## Activity
Once you have read the data below, please repeat all of it exactly.
········
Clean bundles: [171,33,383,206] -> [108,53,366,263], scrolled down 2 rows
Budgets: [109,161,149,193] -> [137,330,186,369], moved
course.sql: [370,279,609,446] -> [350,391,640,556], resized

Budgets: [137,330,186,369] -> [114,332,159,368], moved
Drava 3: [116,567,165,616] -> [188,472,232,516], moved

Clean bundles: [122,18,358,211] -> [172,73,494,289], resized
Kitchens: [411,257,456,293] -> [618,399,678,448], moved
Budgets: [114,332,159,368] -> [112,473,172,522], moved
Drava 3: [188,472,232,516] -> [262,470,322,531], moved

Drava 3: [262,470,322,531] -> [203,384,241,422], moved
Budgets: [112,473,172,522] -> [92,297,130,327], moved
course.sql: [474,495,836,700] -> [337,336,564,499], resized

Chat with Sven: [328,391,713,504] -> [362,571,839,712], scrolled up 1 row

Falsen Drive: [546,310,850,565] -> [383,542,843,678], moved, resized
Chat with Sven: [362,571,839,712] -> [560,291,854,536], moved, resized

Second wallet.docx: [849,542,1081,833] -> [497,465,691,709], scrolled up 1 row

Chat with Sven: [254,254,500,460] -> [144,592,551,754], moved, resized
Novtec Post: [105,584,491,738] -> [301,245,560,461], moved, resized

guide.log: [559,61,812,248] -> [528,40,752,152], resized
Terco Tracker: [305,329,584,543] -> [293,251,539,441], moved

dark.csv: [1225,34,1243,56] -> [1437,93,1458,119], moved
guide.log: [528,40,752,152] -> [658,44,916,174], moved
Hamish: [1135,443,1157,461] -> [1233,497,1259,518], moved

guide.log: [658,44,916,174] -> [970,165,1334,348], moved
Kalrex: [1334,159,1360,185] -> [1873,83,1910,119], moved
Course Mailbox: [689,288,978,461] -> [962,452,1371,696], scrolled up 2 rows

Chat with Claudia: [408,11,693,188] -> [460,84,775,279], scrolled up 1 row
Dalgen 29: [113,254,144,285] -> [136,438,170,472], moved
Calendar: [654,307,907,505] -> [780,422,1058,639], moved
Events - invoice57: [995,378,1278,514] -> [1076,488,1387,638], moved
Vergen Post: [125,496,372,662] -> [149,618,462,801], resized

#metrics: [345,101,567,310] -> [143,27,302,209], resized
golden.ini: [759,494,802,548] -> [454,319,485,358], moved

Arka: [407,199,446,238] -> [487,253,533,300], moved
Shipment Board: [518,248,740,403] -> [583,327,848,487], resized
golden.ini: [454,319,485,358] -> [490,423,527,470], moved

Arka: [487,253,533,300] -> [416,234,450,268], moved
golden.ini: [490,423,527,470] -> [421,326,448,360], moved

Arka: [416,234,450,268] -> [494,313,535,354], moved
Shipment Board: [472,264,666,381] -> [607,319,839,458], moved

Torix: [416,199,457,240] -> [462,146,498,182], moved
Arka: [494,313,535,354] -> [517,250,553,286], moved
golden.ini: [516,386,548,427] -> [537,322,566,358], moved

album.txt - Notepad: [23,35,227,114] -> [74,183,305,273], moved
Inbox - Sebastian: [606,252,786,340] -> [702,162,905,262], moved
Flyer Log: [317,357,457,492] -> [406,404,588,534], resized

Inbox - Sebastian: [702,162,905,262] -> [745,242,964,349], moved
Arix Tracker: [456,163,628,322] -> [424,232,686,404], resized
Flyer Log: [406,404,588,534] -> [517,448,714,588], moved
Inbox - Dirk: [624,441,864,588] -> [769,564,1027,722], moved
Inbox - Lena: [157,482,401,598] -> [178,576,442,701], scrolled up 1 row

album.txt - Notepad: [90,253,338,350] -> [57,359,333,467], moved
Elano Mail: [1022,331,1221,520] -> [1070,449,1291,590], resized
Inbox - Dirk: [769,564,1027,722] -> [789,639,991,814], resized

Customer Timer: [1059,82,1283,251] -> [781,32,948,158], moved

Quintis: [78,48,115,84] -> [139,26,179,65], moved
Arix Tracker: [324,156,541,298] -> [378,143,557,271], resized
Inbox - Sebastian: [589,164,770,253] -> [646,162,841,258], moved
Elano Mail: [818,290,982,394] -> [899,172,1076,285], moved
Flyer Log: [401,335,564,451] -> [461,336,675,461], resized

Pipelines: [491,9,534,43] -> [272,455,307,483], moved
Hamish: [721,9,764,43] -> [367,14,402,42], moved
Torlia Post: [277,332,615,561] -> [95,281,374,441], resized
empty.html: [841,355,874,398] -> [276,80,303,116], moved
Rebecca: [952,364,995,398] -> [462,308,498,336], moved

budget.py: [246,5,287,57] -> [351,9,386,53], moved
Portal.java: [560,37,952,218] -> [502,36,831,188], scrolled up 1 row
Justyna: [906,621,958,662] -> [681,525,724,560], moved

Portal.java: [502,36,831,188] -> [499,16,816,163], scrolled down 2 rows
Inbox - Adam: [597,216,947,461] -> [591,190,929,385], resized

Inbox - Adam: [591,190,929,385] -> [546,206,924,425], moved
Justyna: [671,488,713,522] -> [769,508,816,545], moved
········
## Answer to the problem
Clean bundles: [171,33,383,206] -> [108,53,366,263], scrolled down 2 rows
Budgets: [109,161,149,193] -> [137,330,186,369], moved
course.sql: [370,279,609,446] -> [350,391,640,556], resized

Budgets: [137,330,186,369] -> [114,332,159,368], moved
Drava 3: [116,567,165,616] -> [188,472,232,516], moved

Clean bundles: [122,18,358,211] -> [172,73,494,289], resized
Kitchens: [411,257,456,293] -> [618,399,678,448], moved
Budgets: [114,332,159,368] -> [112,473,172,522], moved
Drava 3: [188,472,232,516] -> [262,470,322,531], moved

Drava 3: [262,470,322,531] -> [203,384,241,422], moved
Budgets: [112,473,172,522] -> [92,297,130,327], moved
course.sql: [474,495,836,700] -> [337,336,564,499], resized

Chat with Sven: [328,391,713,504] -> [362,571,839,712], scrolled up 1 row

Falsen Drive: [546,310,850,565] -> [383,542,843,678], moved, resized
Chat with Sven: [362,571,839,712] -> [560,291,854,536], moved, resized

Second wallet.docx: [849,542,1081,833] -> [497,465,691,709], scrolled up 1 row

Chat with Sven: [254,254,500,460] -> [144,592,551,754], moved, resized
Novtec Post: [105,584,491,738] -> [301,245,560,461], moved, resized

guide.log: [559,61,812,248] -> [528,40,752,152], resized
Terco Tracker: [305,329,584,543] -> [293,251,539,441], moved

dark.csv: [1225,34,1243,56] -> [1437,93,1458,119], moved
guide.log: [528,40,752,152] -> [658,44,916,174], moved
Hamish: [1135,443,1157,461] -> [1233,497,1259,518], moved

guide.log: [658,44,916,174] -> [970,165,1334,348], moved
Kalrex: [1334,159,1360,185] -> [1873,83,1910,119], moved
Course Mailbox: [689,288,978,461] -> [962,452,1371,696], scrolled up 2 rows

Chat with Claudia: [408,11,693,188] -> [460,84,775,279], scrolled up 1 row
Dalgen 29: [113,254,144,285] -> [136,438,170,472], moved
Calendar: [654,307,907,505] -> [780,422,1058,639], moved
Events - invoice57: [995,378,1278,514] -> [1076,488,1387,638], moved
Vergen Post: [125,496,372,662] -> [149,618,462,801], resized

#metrics: [345,101,567,310] -> [143,27,302,209], resized
golden.ini: [759,494,802,548] -> [454,319,485,358], moved

Arka: [407,199,446,238] -> [487,253,533,300], moved
Shipment Board: [518,248,740,403] -> [583,327,848,487], resized
golden.ini: [454,319,485,358] -> [490,423,527,470], moved

Arka: [487,253,533,300] -> [416,234,450,268], moved
golden.ini: [490,423,527,470] -> [421,326,448,360], moved

Arka: [416,234,450,268] -> [494,313,535,354], moved
Shipment Board: [472,264,666,381] -> [607,319,839,458], moved

Torix: [416,199,457,240] -> [462,146,498,182], moved
Arka: [494,313,535,354] -> [517,250,553,286], moved
golden.ini: [516,386,548,427] -> [537,322,566,358], moved

album.txt - Notepad: [23,35,227,114] -> [74,183,305,273], moved
Inbox - Sebastian: [606,252,786,340] -> [702,162,905,262], moved
Flyer Log: [317,357,457,492] -> [406,404,588,534], resized

Inbox - Sebastian: [702,162,905,262] -> [745,242,964,349], moved
Arix Tracker: [456,163,628,322] -> [424,232,686,404], resized
Flyer Log: [406,404,588,534] -> [517,448,714,588], moved
Inbox - Dirk: [624,441,864,588] -> [769,564,1027,722], moved
Inbox - Lena: [157,482,401,598] -> [178,576,442,701], scrolled up 1 row

album.txt - Notepad: [90,253,338,350] -> [57,359,333,467], moved
Elano Mail: [1022,331,1221,520] -> [1070,449,1291,590], resized
Inbox - Dirk: [769,564,1027,722] -> [789,639,991,814], resized

Customer Timer: [1059,82,1283,251] -> [781,32,948,158], moved

Quintis: [78,48,115,84] -> [139,26,179,65], moved
Arix Tracker: [324,156,541,298] -> [378,143,557,271], resized
Inbox - Sebastian: [589,164,770,253] -> [646,162,841,258], moved
Elano Mail: [818,290,982,394] -> [899,172,1076,285], moved
Flyer Log: [401,335,564,451] -> [461,336,675,461], resized

Pipelines: [491,9,534,43] -> [272,455,307,483], moved
Hamish: [721,9,764,43] -> [367,14,402,42], moved
Torlia Post: [277,332,615,561] -> [95,281,374,441], resized
empty.html: [841,355,874,398] -> [276,80,303,116], moved
Rebecca: [952,364,995,398] -> [462,308,498,336], moved

budget.py: [246,5,287,57] -> [351,9,386,53], moved
Portal.java: [560,37,952,218] -> [502,36,831,188], scrolled up 1 row
Justyna: [906,621,958,662] -> [681,525,724,560], moved

Portal.java: [502,36,831,188] -> [499,16,816,163], scrolled down 2 rows
Inbox - Adam: [597,216,947,461] -> [591,190,929,385], resized

Inbox - Adam: [591,190,929,385] -> [546,206,924,425], moved
Justyna: [671,488,713,522] -> [769,508,816,545], moved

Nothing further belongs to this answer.